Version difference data
________________
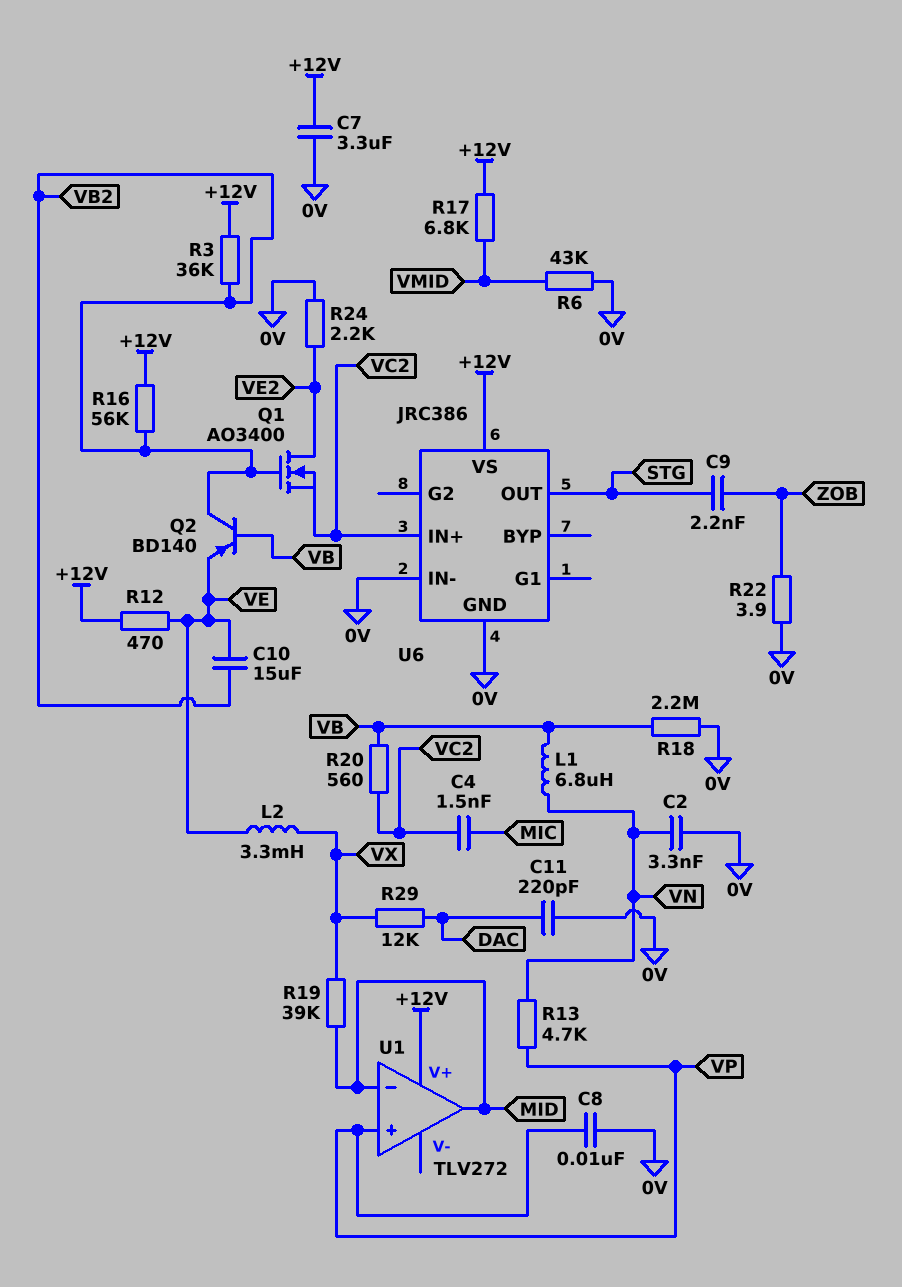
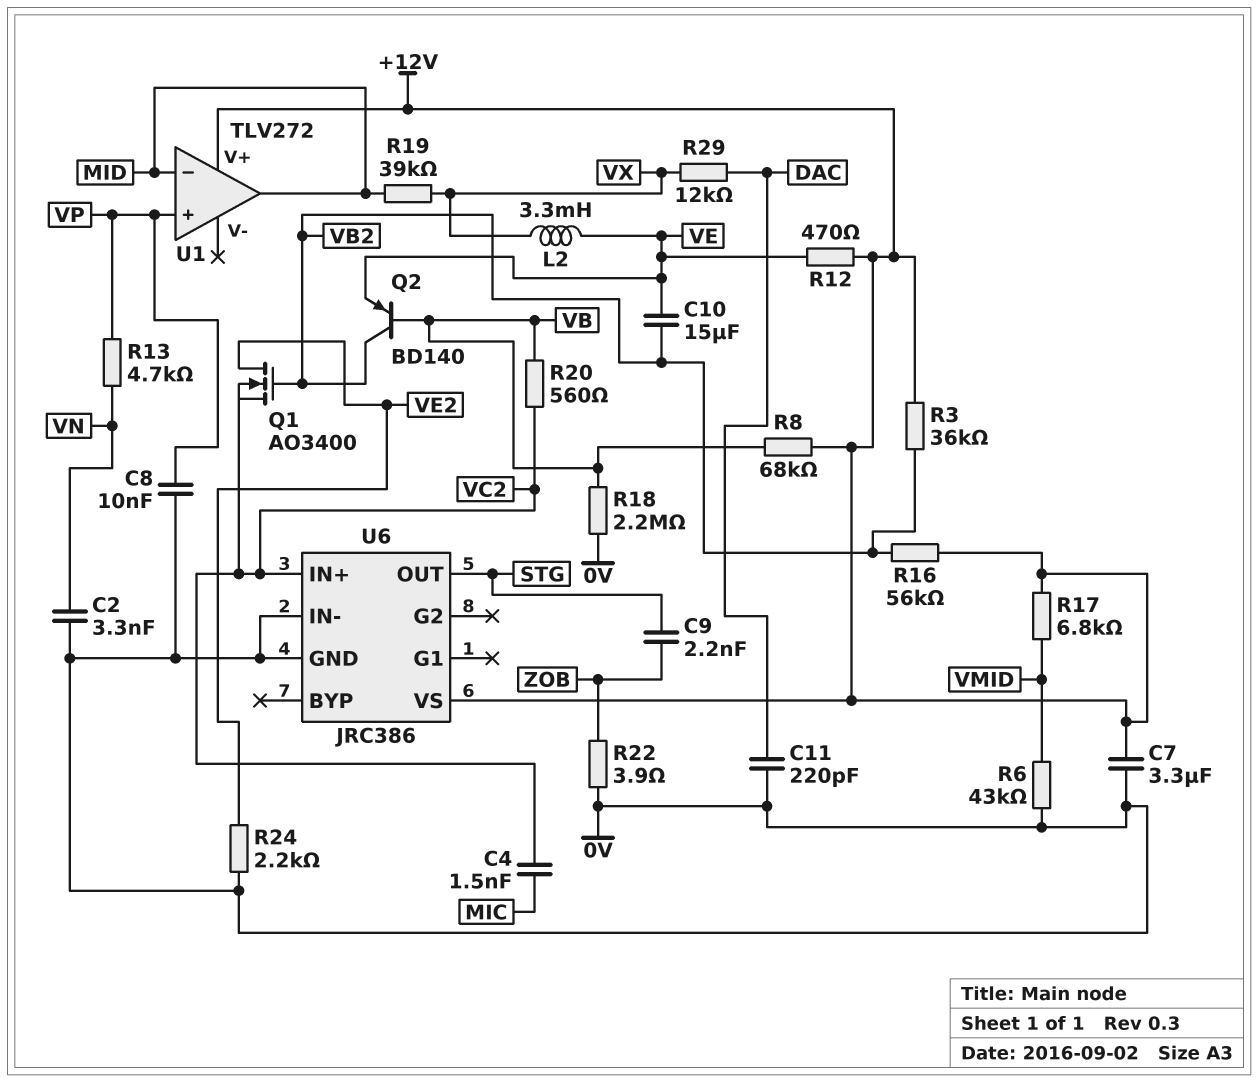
L1: 6.8uH (VB, VN) -> none
R8: none -> 68k (+12V, VB)

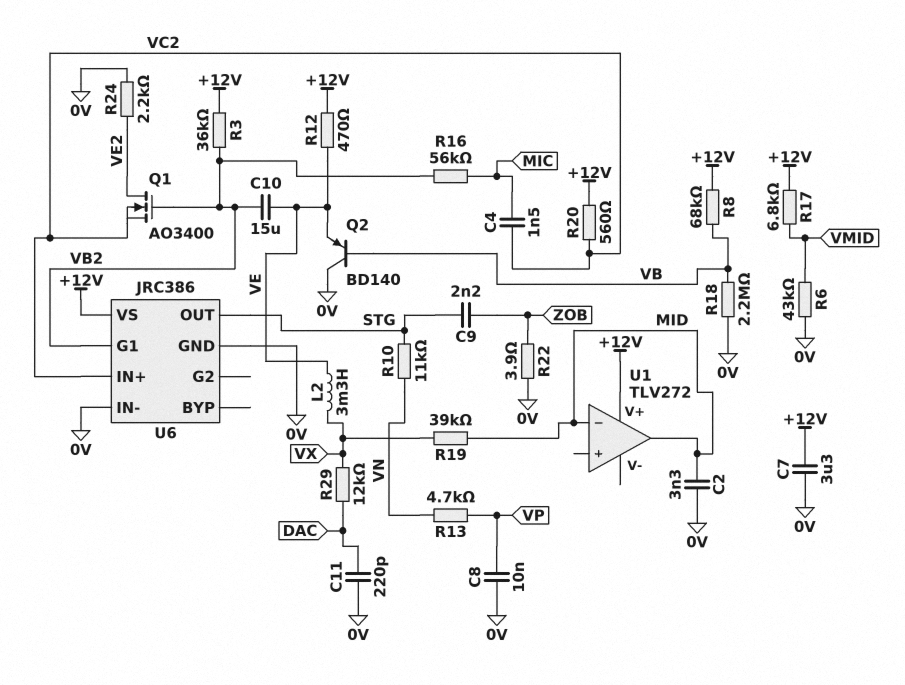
C2: 3.3nF (0V, VN) -> 3.3nF (0V, MID)
Q2: PNP BD140 (B VB, C VB2, E VE) -> PNP BD140 (B VB, C 0V, E VE)
R10: none -> 11k (STG, VN)
R16: 56k (+12V, VB2) -> 56k (MIC, VB2)
R20: 560 (VB, VC2) -> 560 (+12V, VC2)
U1 pin in+: VP -> none
U6 pin G1: none -> VB2

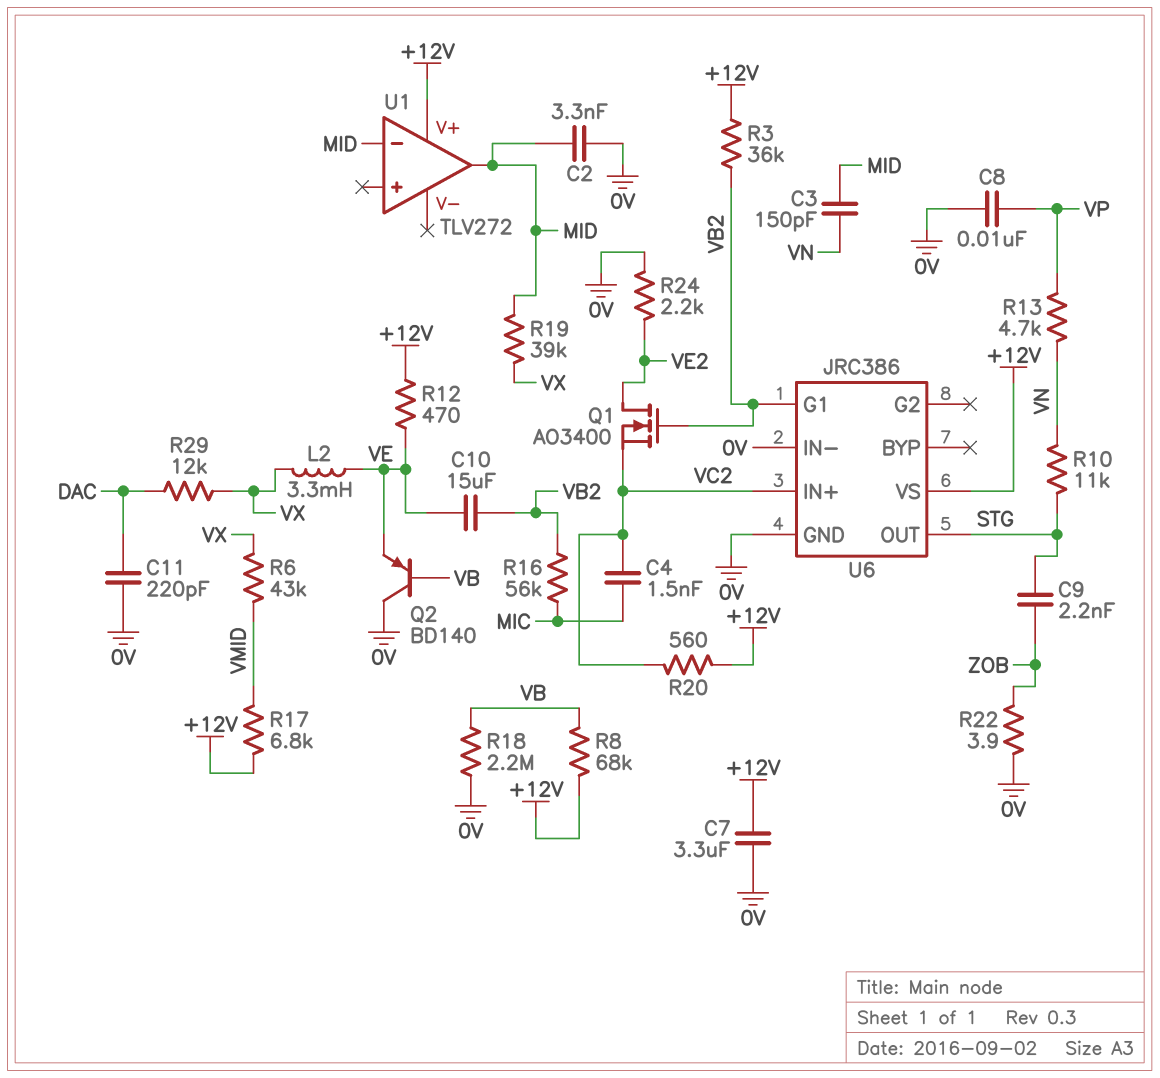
C3: none -> 150pF (MID, VN)
R6: 43k (0V, VMID) -> 43k (VMID, VX)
________________
What needs to be done: From the line with "Q2: PNP BD140" down to the last line of the entries above, set down every line exactly, apart from the pictures.

Output for this exercise:
Q2: PNP BD140 (B VB, C VB2, E VE) -> PNP BD140 (B VB, C 0V, E VE)
R10: none -> 11k (STG, VN)
R16: 56k (+12V, VB2) -> 56k (MIC, VB2)
R20: 560 (VB, VC2) -> 560 (+12V, VC2)
U1 pin in+: VP -> none
U6 pin G1: none -> VB2

C3: none -> 150pF (MID, VN)
R6: 43k (0V, VMID) -> 43k (VMID, VX)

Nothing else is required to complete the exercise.